• Task to carry out
Once the images are set aside, write out the rest of the records exactly.

● ● ● ● ●

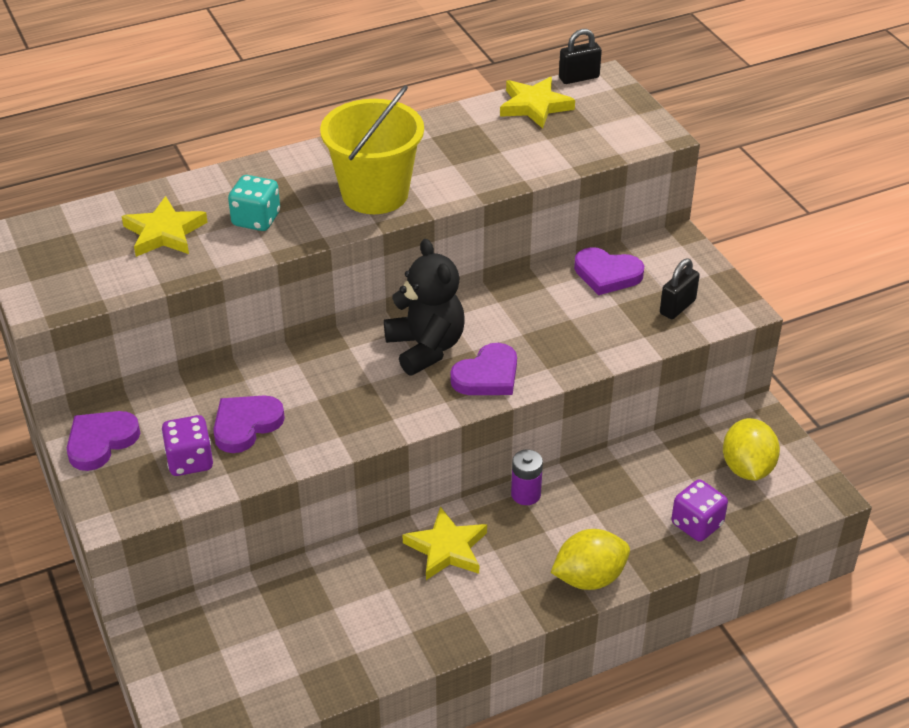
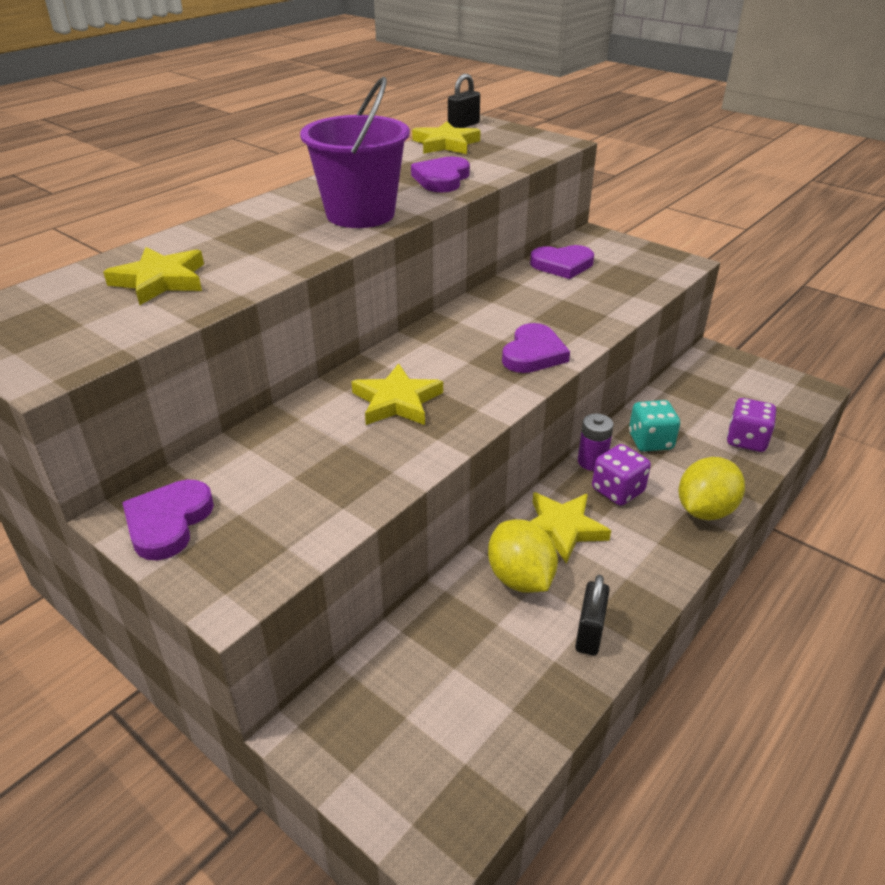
camera: 25 degrees left, 5 degrees down
purple dice [161,415,213,476] -> purple dice moved to [592,444,651,506]
purple heart [213,396,285,453] -> purple heart moved to [411,157,470,192]
turquoise dice [228,175,280,231] -> turquoise dice moved to [629,400,680,452]
yellow bucket [320,85,424,214] -> purple bucket [300,76,410,228]
black teddy bear [384,239,465,375] -> none
black padlock [660,258,700,319] -> black padlock moved to [575,575,610,655]
yellow lemon [723,418,780,481] -> yellow lemon moved to [488,519,558,593]
none -> yellow star [351,363,443,425]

● ● ● ● ●

• Solution
camera: 25 degrees left, 5 degrees down
purple dice [161,415,213,476] -> purple dice moved to [592,444,651,506]
purple heart [213,396,285,453] -> purple heart moved to [411,157,470,192]
turquoise dice [228,175,280,231] -> turquoise dice moved to [629,400,680,452]
yellow bucket [320,85,424,214] -> purple bucket [300,76,410,228]
black teddy bear [384,239,465,375] -> none
black padlock [660,258,700,319] -> black padlock moved to [575,575,610,655]
yellow lemon [723,418,780,481] -> yellow lemon moved to [488,519,558,593]
none -> yellow star [351,363,443,425]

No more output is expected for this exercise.